### Given data
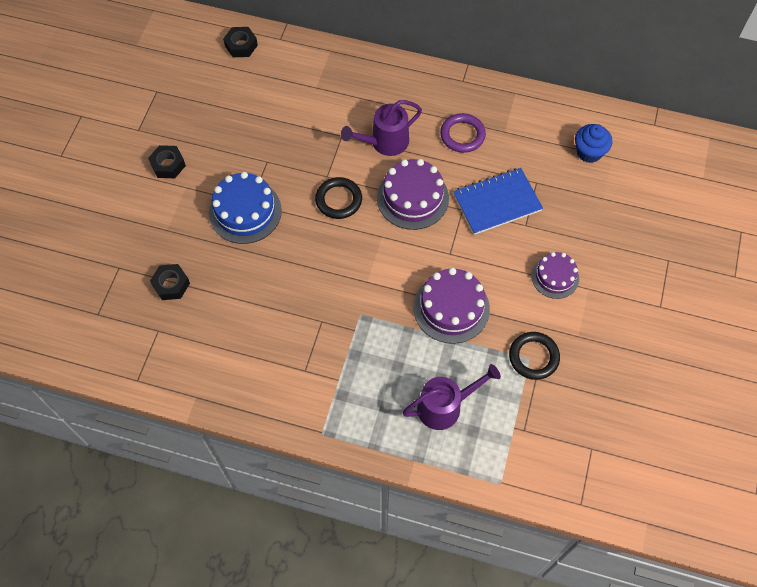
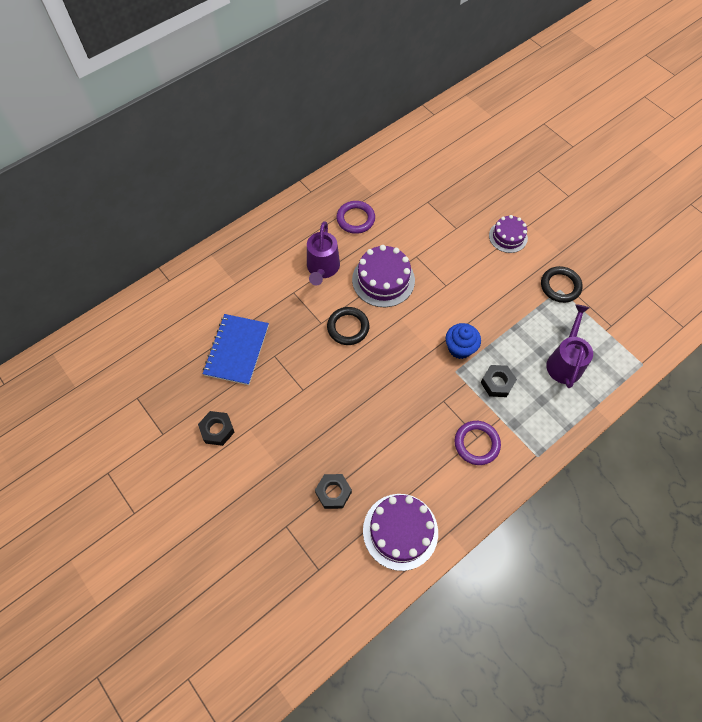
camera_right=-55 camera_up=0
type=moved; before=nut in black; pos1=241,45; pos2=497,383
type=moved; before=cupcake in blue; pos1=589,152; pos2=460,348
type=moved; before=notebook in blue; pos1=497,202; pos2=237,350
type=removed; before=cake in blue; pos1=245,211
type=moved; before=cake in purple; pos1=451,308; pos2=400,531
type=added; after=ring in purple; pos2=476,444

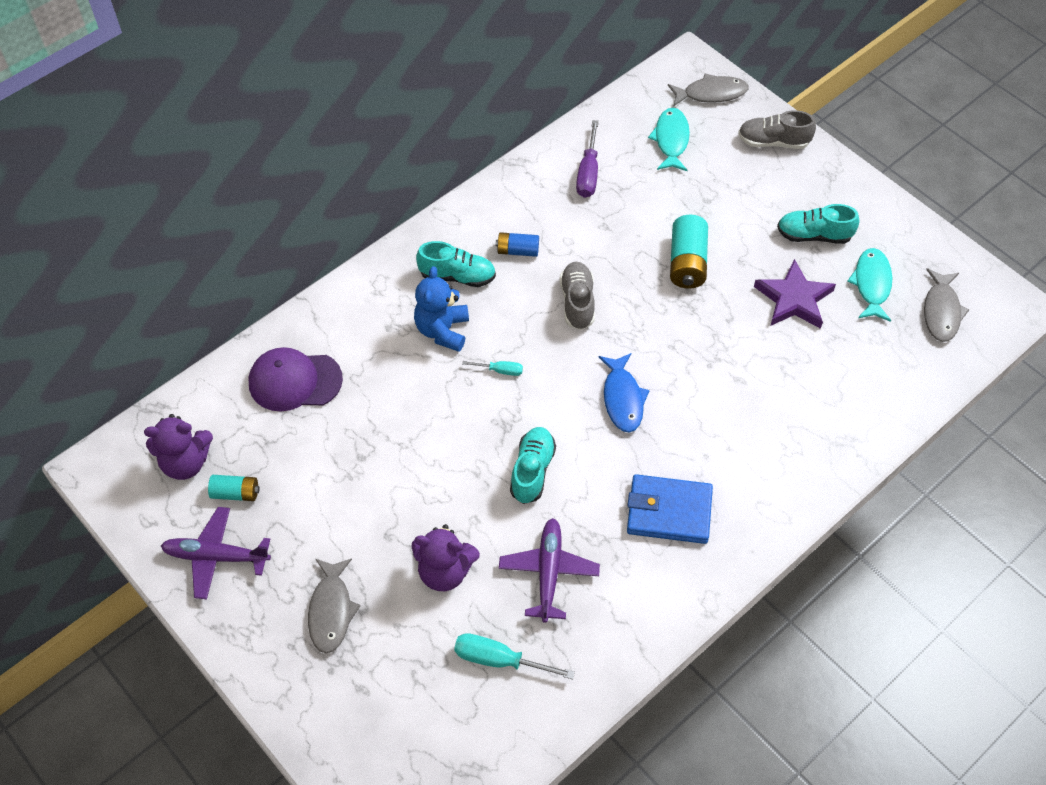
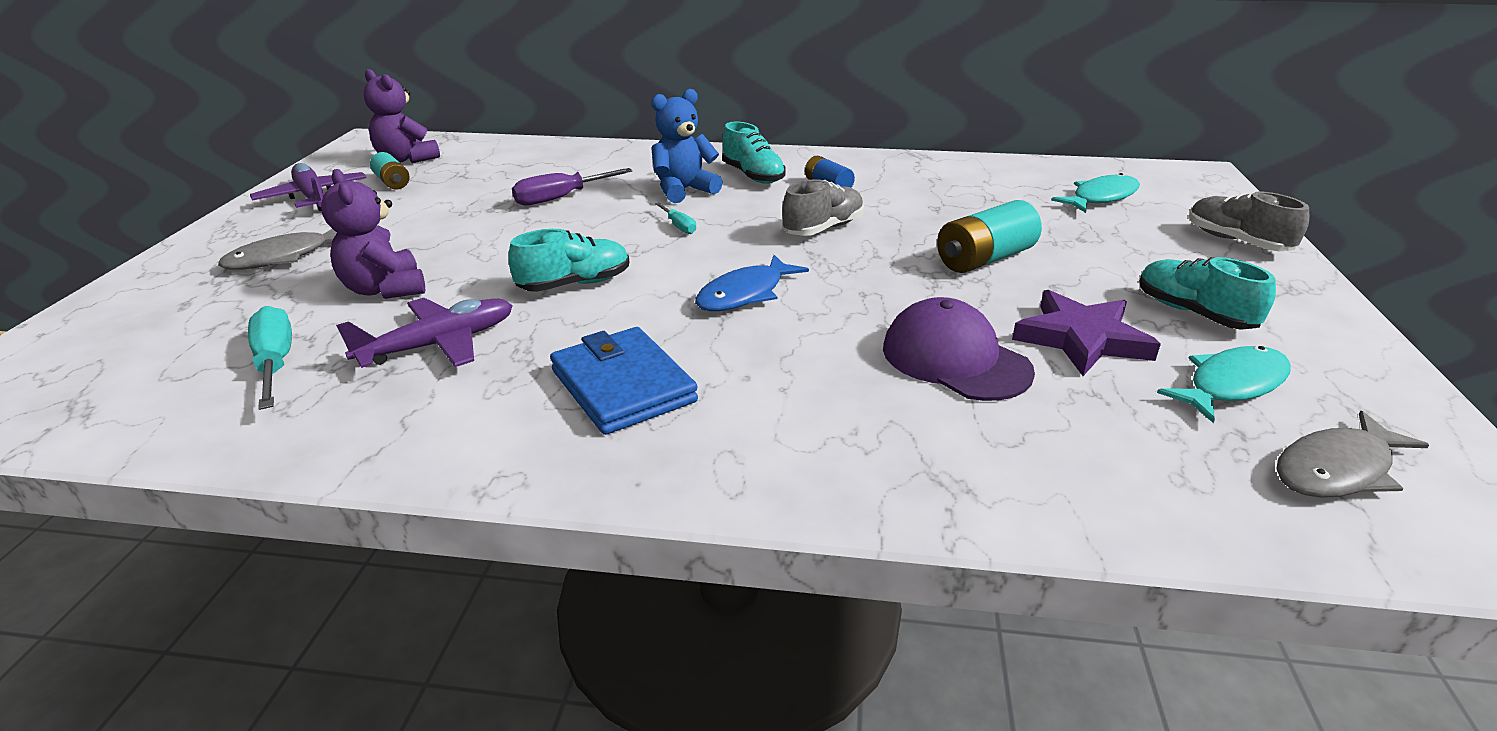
camera_right=50 camera_up=-25
type=removed; before=fish in grey; pos1=711,93
type=moved; before=screwdriver in purple; pos1=588,173; pos2=561,198
type=moved; before=cap in purple; pos1=295,381; pos2=955,359

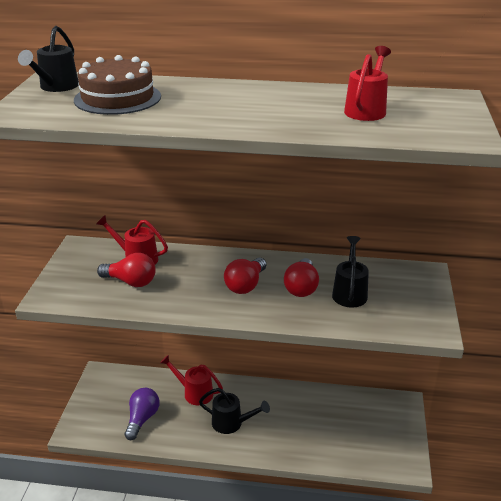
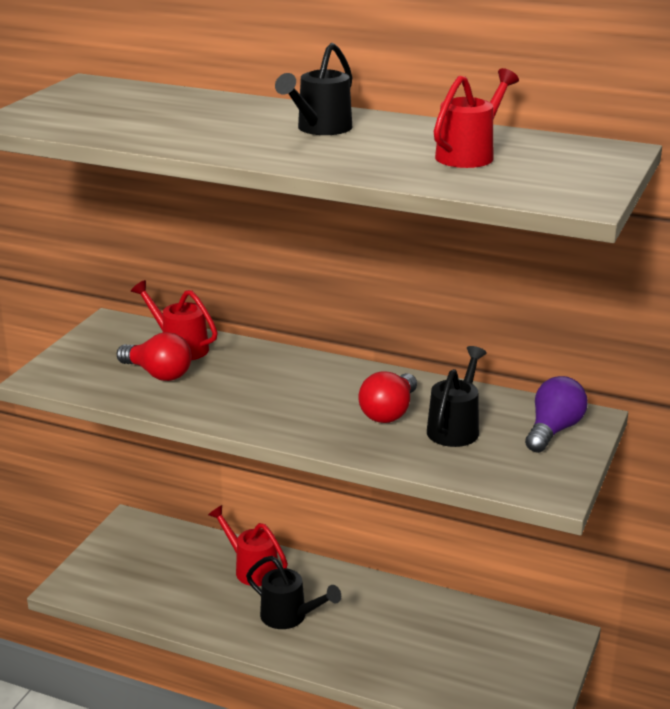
camera_right=15 camera_up=-5
type=moved; before=watering can in black; pos1=56,87; pos2=320,129
type=removed; before=cake in brown; pos1=117,98
type=removed; before=light bulb in red; pos1=245,285
type=moved; before=light bulb in purple; pos1=142,419; pos2=553,430

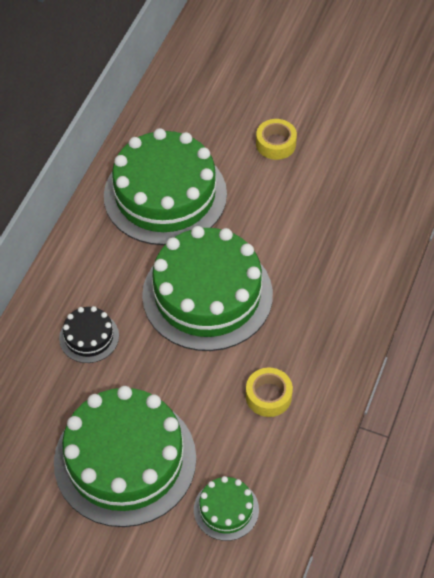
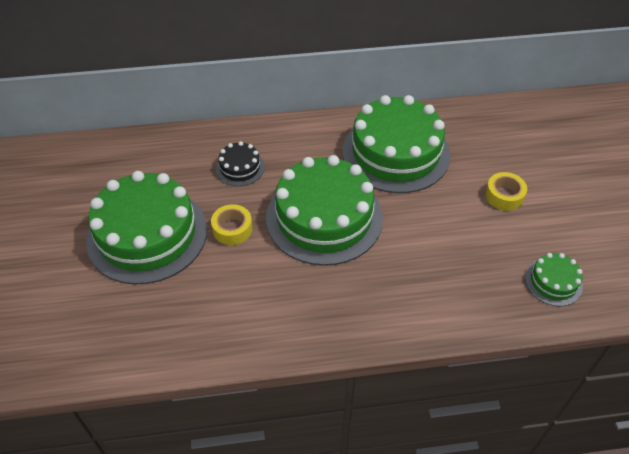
camera_right=60 camera_up=-5
type=moved; before=tape in yellow; pos1=268,396; pos2=232,229
type=moved; before=cake in green; pos1=226,509; pos2=553,282

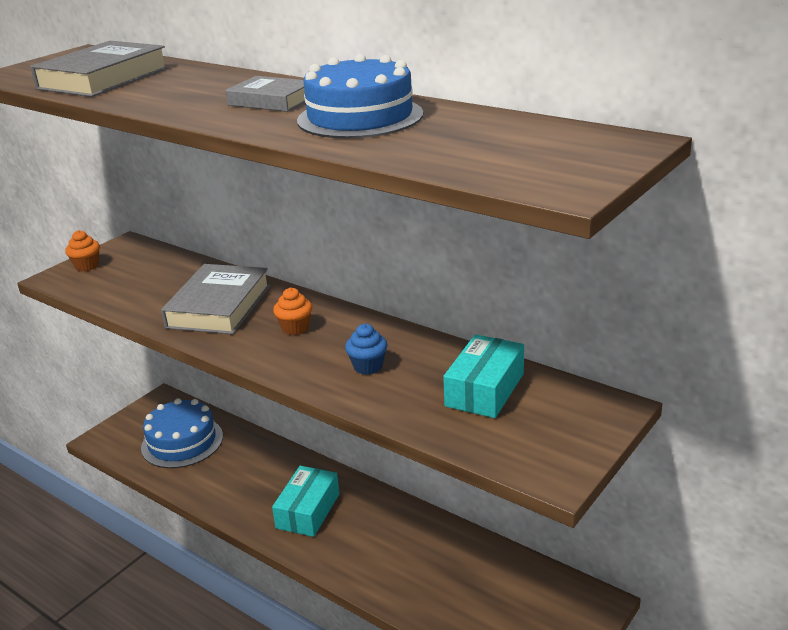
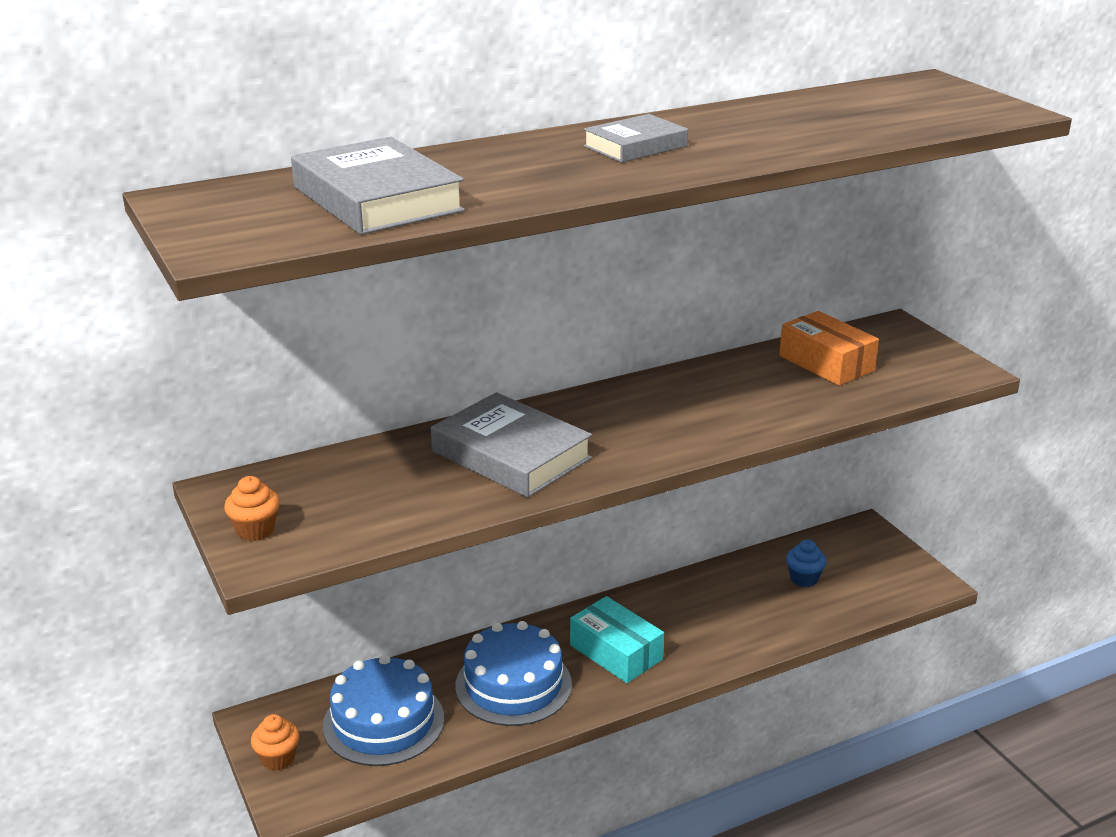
camera_right=-65 camera_up=0
type=moved; before=cake in blue; pos1=360,117; pos2=513,685
type=moved; before=cupcake in orange; pos1=295,328; pos2=278,759
type=moved; before=cupcake in blue; pos1=368,366; pos2=803,579
type=recoloured; before=box in turquoise; after=box in orange; pos1=485,390; pos2=826,363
######
■ Try it ■
Give the records again exactly as they stand, so that only the pictures are missing.

■ Written answer ■
camera_right=-55 camera_up=0
type=moved; before=nut in black; pos1=241,45; pos2=497,383
type=moved; before=cupcake in blue; pos1=589,152; pos2=460,348
type=moved; before=notebook in blue; pos1=497,202; pos2=237,350
type=removed; before=cake in blue; pos1=245,211
type=moved; before=cake in purple; pos1=451,308; pos2=400,531
type=added; after=ring in purple; pos2=476,444

camera_right=50 camera_up=-25
type=removed; before=fish in grey; pos1=711,93
type=moved; before=screwdriver in purple; pos1=588,173; pos2=561,198
type=moved; before=cap in purple; pos1=295,381; pos2=955,359

camera_right=15 camera_up=-5
type=moved; before=watering can in black; pos1=56,87; pos2=320,129
type=removed; before=cake in brown; pos1=117,98
type=removed; before=light bulb in red; pos1=245,285
type=moved; before=light bulb in purple; pos1=142,419; pos2=553,430

camera_right=60 camera_up=-5
type=moved; before=tape in yellow; pos1=268,396; pos2=232,229
type=moved; before=cake in green; pos1=226,509; pos2=553,282

camera_right=-65 camera_up=0
type=moved; before=cake in blue; pos1=360,117; pos2=513,685
type=moved; before=cupcake in orange; pos1=295,328; pos2=278,759
type=moved; before=cupcake in blue; pos1=368,366; pos2=803,579
type=recoloured; before=box in turquoise; after=box in orange; pos1=485,390; pos2=826,363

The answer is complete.